Object correspondence data

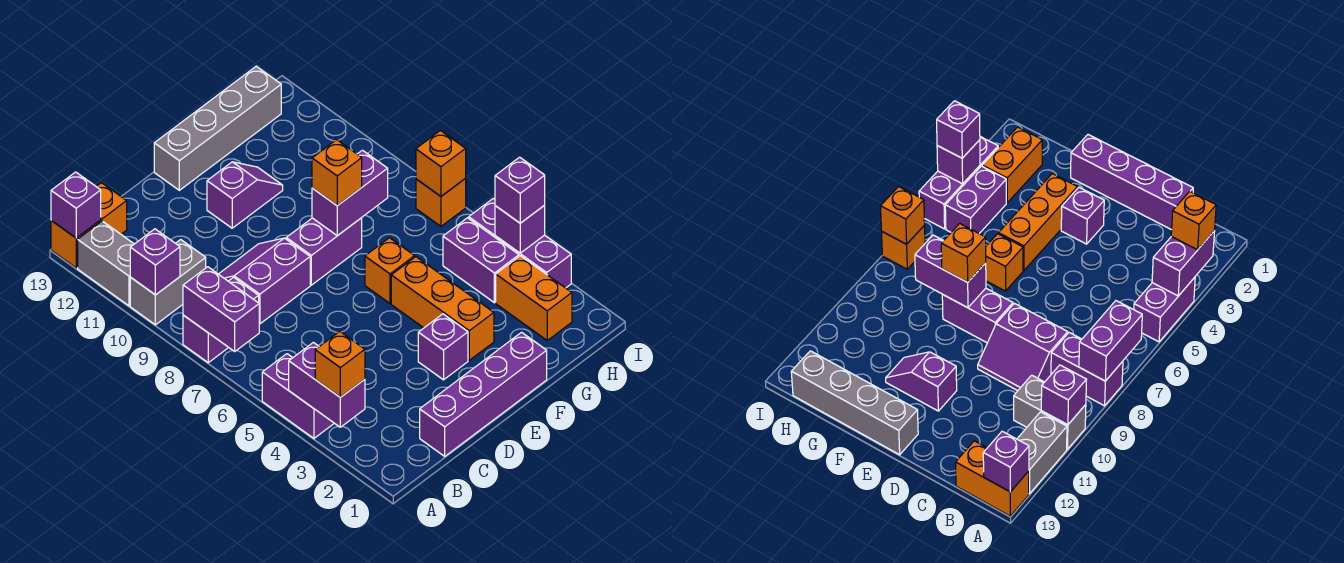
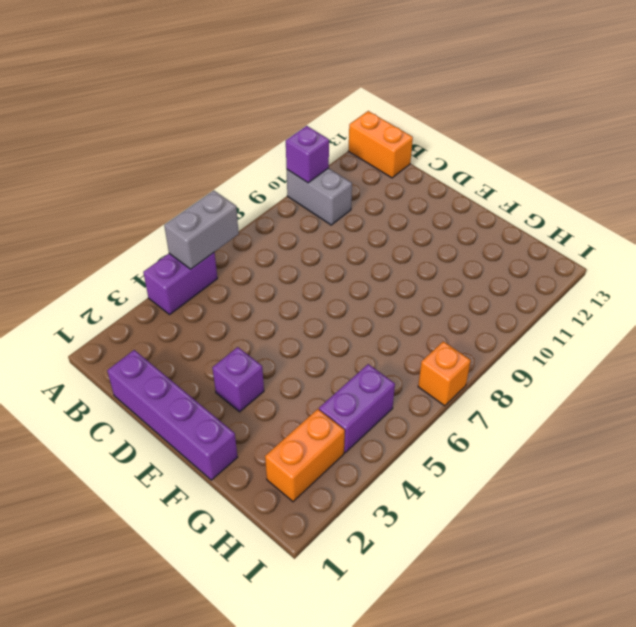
grey brick A5:A6 level 2 -> grey brick A11:A12 level 1
none -> purple brick A8:B8 level 1
none -> purple slope C8:D9 level 1 top 8
none -> purple brick E8:F8 level 1

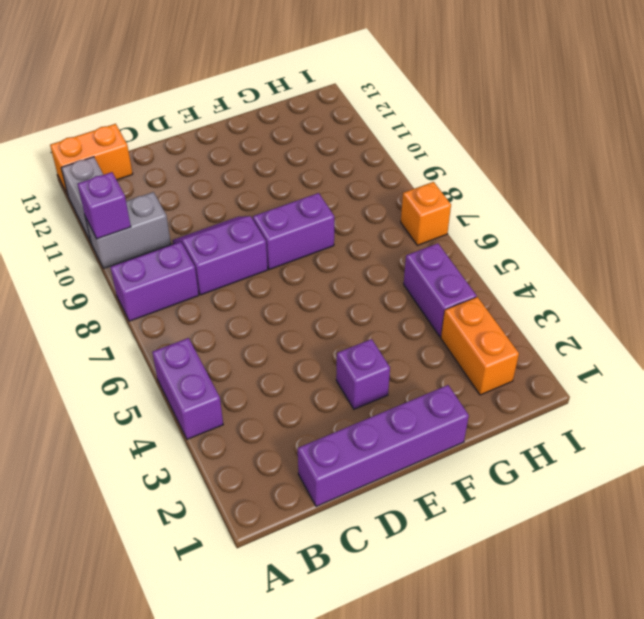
none -> purple slope E11:F11 level 1 top E
none -> grey brick E13:H13 level 1
none -> orange brick F3:F5 level 1

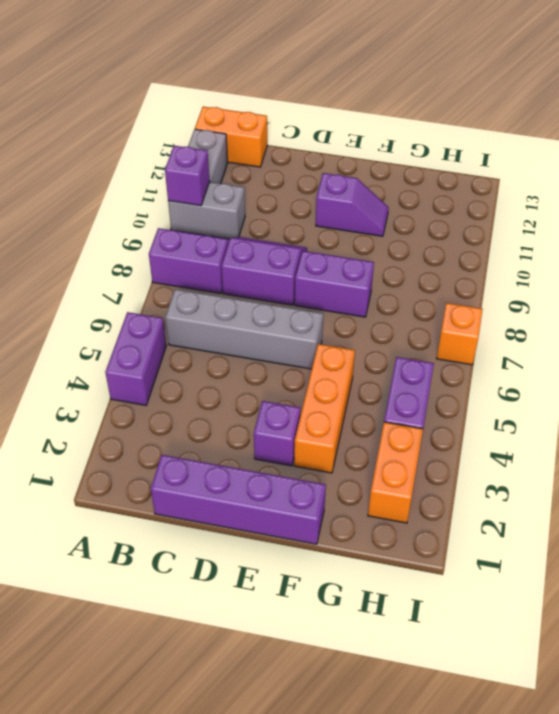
grey brick B6:E6 level 1 -> grey brick E13:H13 level 1
none -> orange brick F6 level 1
none -> purple brick I3:I5 level 1
none -> purple brick A3:A4 level 2

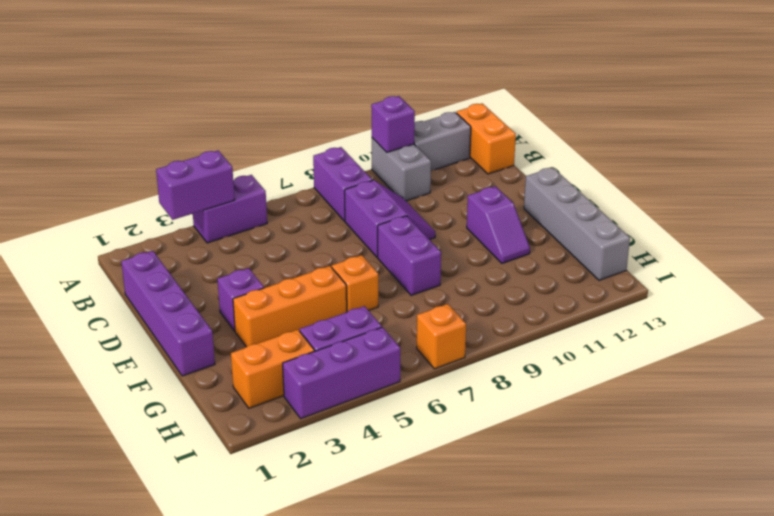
none -> purple brick A7:A8 level 2
none -> purple brick A13 level 2
none -> purple brick F8:G8 level 2

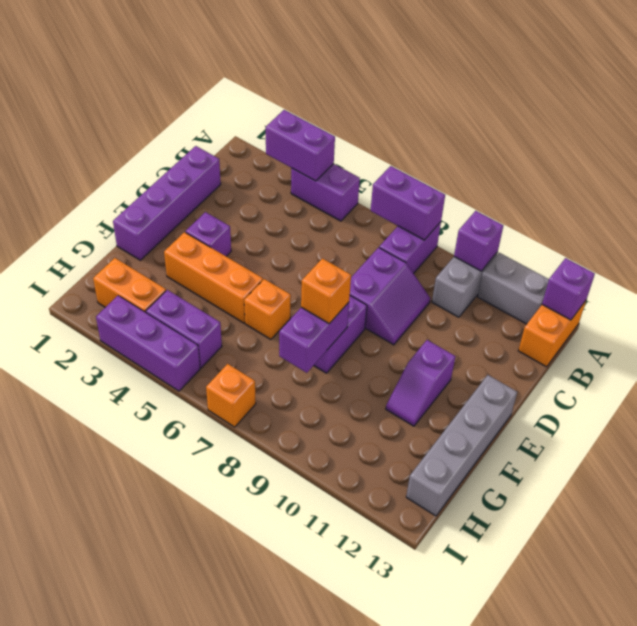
none -> purple brick I4 level 2
none -> orange brick I7 level 2
none -> orange brick A3 level 3

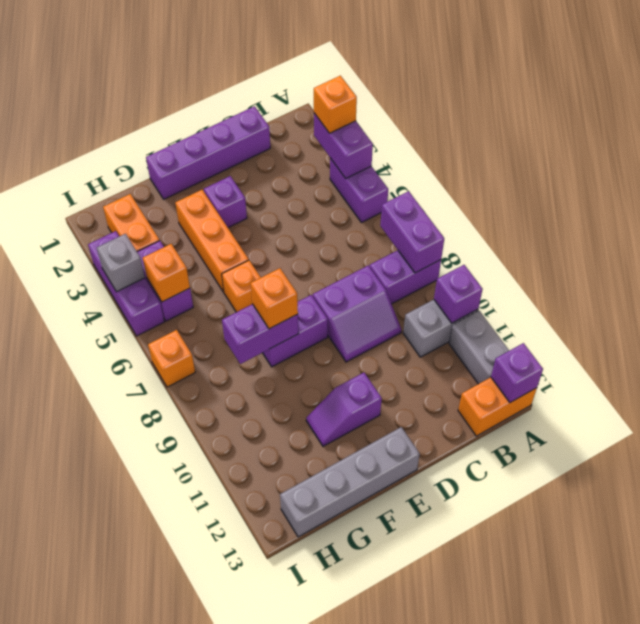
orange brick H5 level 2 -> orange brick I7 level 2
grey brick I4 level 2 -> purple brick I4 level 2
none -> purple brick I4 level 3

Exercise – Every entry above is to be set down exactly; the pictures are to be left out.

Exercise response –
grey brick A5:A6 level 2 -> grey brick A11:A12 level 1
none -> purple brick A8:B8 level 1
none -> purple slope C8:D9 level 1 top 8
none -> purple brick E8:F8 level 1

none -> purple slope E11:F11 level 1 top E
none -> grey brick E13:H13 level 1
none -> orange brick F3:F5 level 1

grey brick B6:E6 level 1 -> grey brick E13:H13 level 1
none -> orange brick F6 level 1
none -> purple brick I3:I5 level 1
none -> purple brick A3:A4 level 2

none -> purple brick A7:A8 level 2
none -> purple brick A13 level 2
none -> purple brick F8:G8 level 2

none -> purple brick I4 level 2
none -> orange brick I7 level 2
none -> orange brick A3 level 3

orange brick H5 level 2 -> orange brick I7 level 2
grey brick I4 level 2 -> purple brick I4 level 2
none -> purple brick I4 level 3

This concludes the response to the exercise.